Scene difference descriptions
== Segment start ==

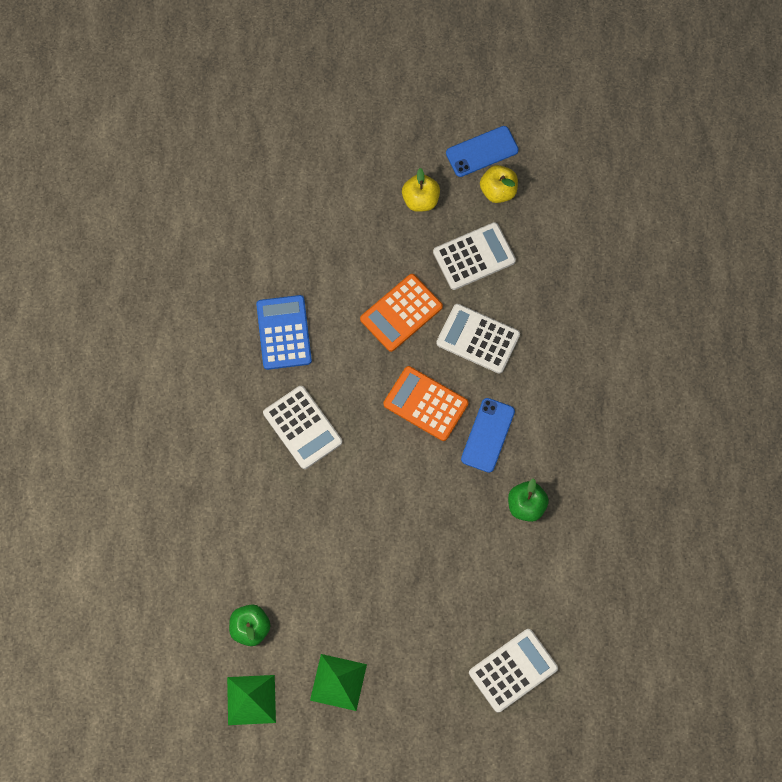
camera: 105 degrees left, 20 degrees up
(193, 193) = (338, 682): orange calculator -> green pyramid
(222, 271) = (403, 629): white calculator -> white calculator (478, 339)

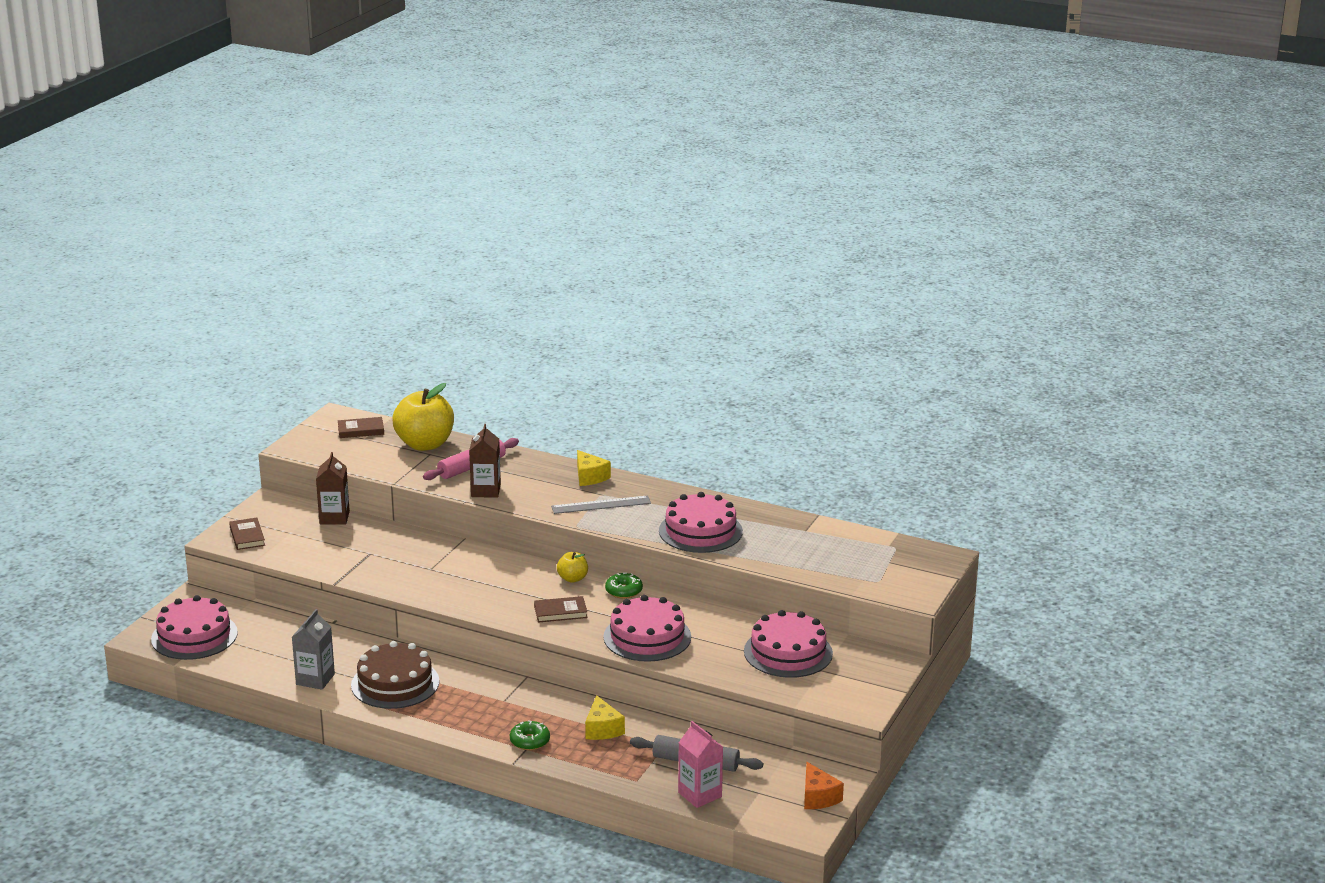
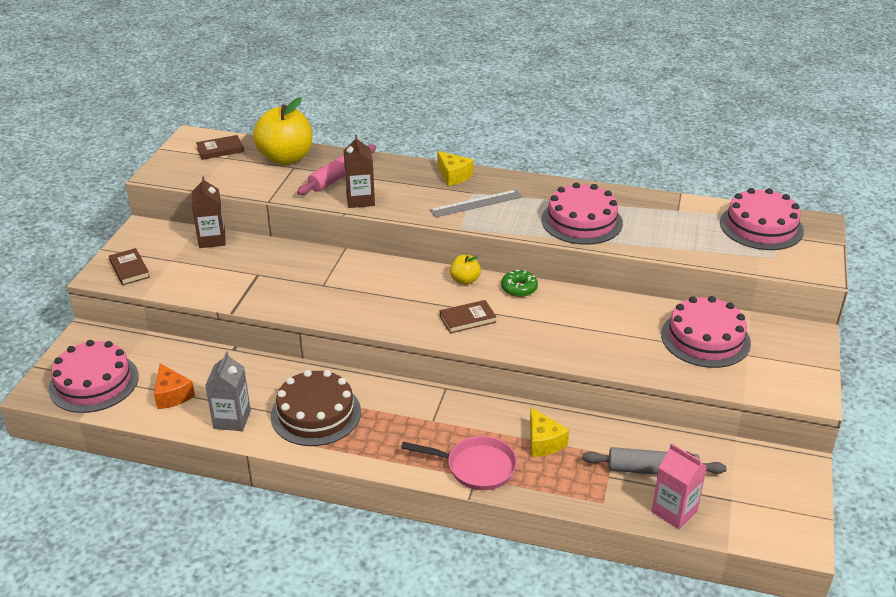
camera: 10 degrees left, 10 degrees up
(530, 741) = (476, 467): green donut -> pink pan
(647, 637) = (563, 337): pink cake -> pink cake (761, 226)
(818, 797) = (791, 497): orange cheese -> orange cheese (172, 395)

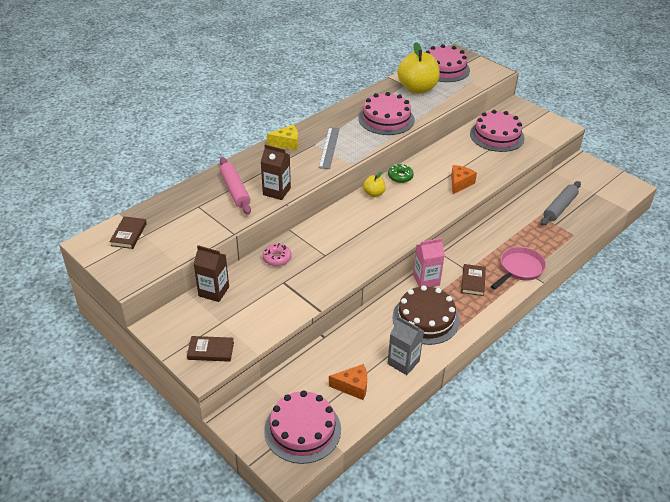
camera: 60 degrees left, 5 degrees up
(286, 158) = (181, 206): yellow apple -> yellow apple (417, 89)
(291, 257) = (277, 258): none -> pink donut
(467, 319) = (414, 208): brown book -> brown book (473, 281)
(543, 442) = (514, 235): yellow cheese -> none
(556, 339) = (460, 183): none -> orange cheese
(674, 511) = (593, 214): pink carton -> pink carton (426, 280)

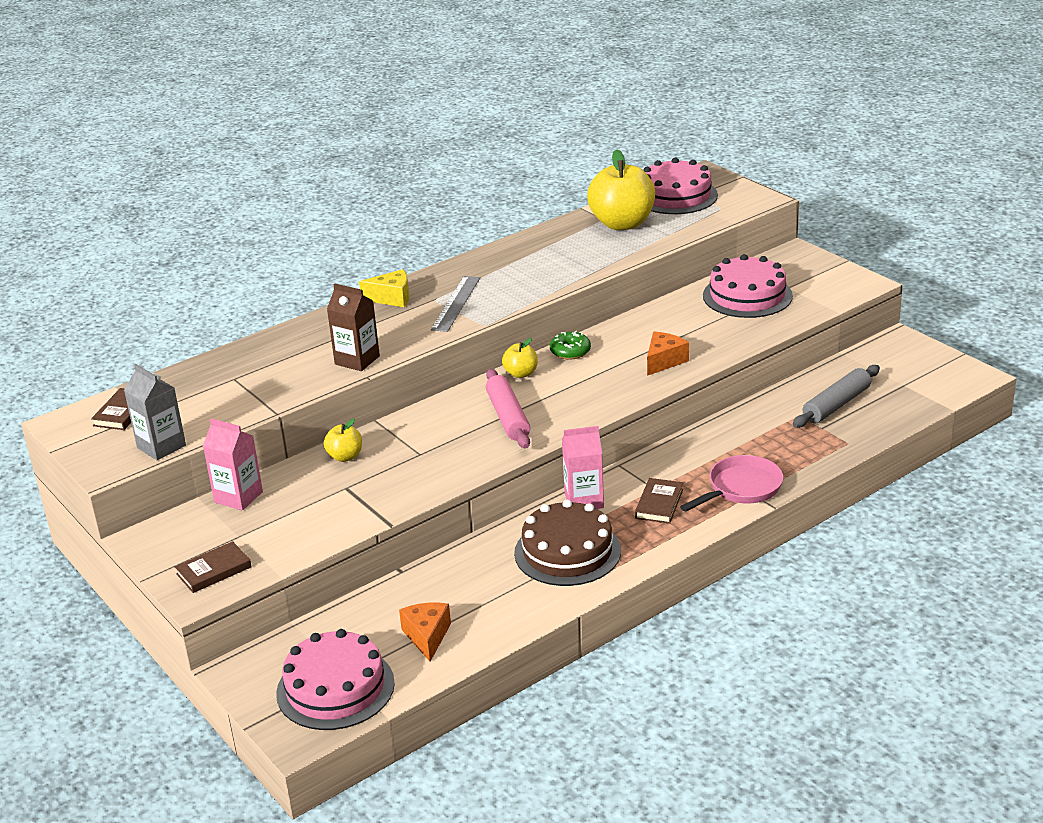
camera: 10 degrees right, 10 degrees down
(211, 350) = (214, 570): brown book -> brown book turned 45 degrees counterclockwise
(214, 291) = (238, 497): brown carton -> pink carton
(235, 190) = (295, 358): pink rolling pin -> pink rolling pin (508, 417)
(277, 258) = (345, 457): pink donut -> yellow apple
(353, 387) = (427, 636): orange cheese -> orange cheese turned 105 degrees counterclockwise
(386, 119) = (558, 265): pink cake -> none
(403, 362) = (515, 608): grey carton -> grey carton (161, 446)

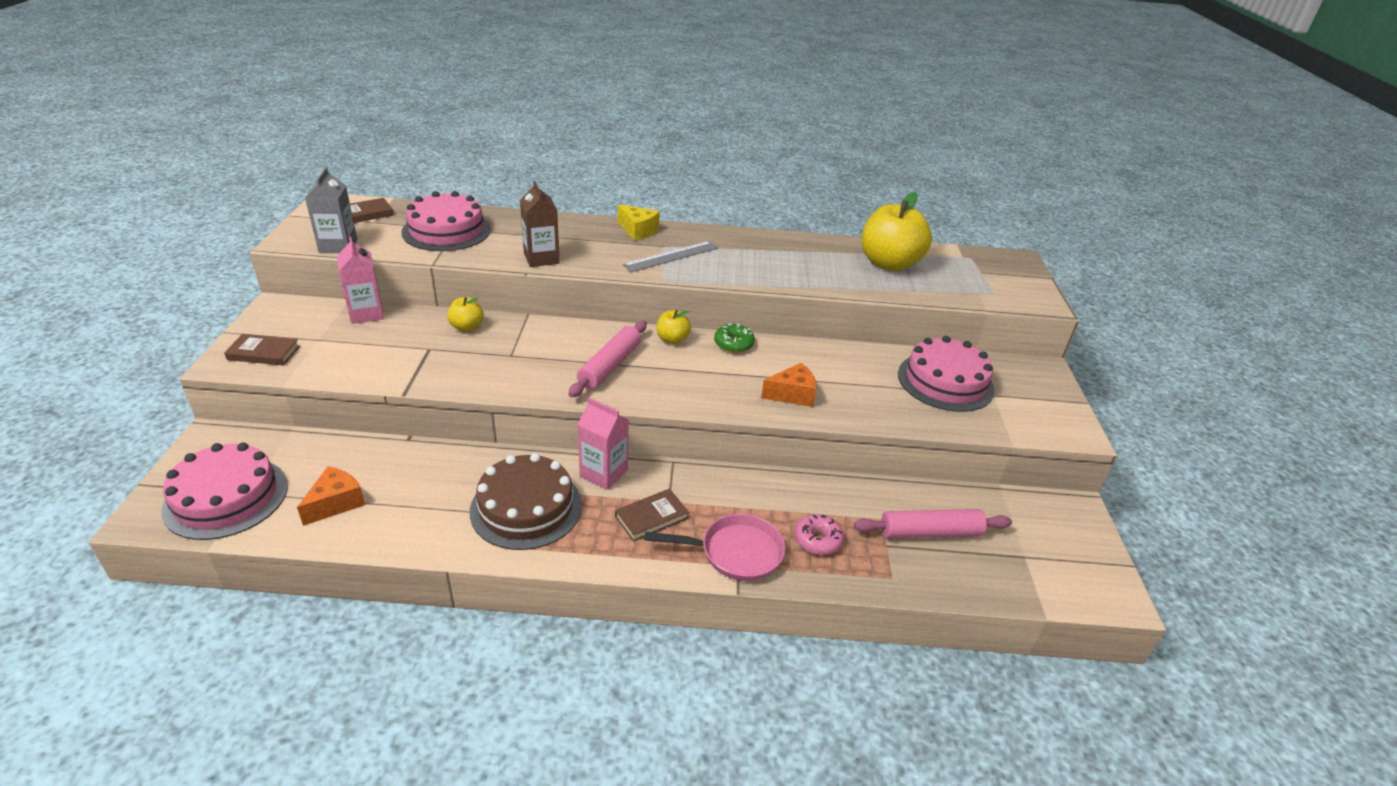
camera: 35 degrees right, 5 degrees up
(675, 196) = (967, 265): pink cake -> pink cake (446, 231)
(779, 450) = (817, 540): none -> pink donut
(836, 405) = (930, 532): grey rolling pin -> pink rolling pin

== Segment end ==

● **ACTION ITEM**:
Include both ends. Return the line holding "(779, 450) = (817, 540): none -> pink donut" and all lines after it in the records above, exactly as written.

● **RESULT OF THE EXERCISE**:
(779, 450) = (817, 540): none -> pink donut
(836, 405) = (930, 532): grey rolling pin -> pink rolling pin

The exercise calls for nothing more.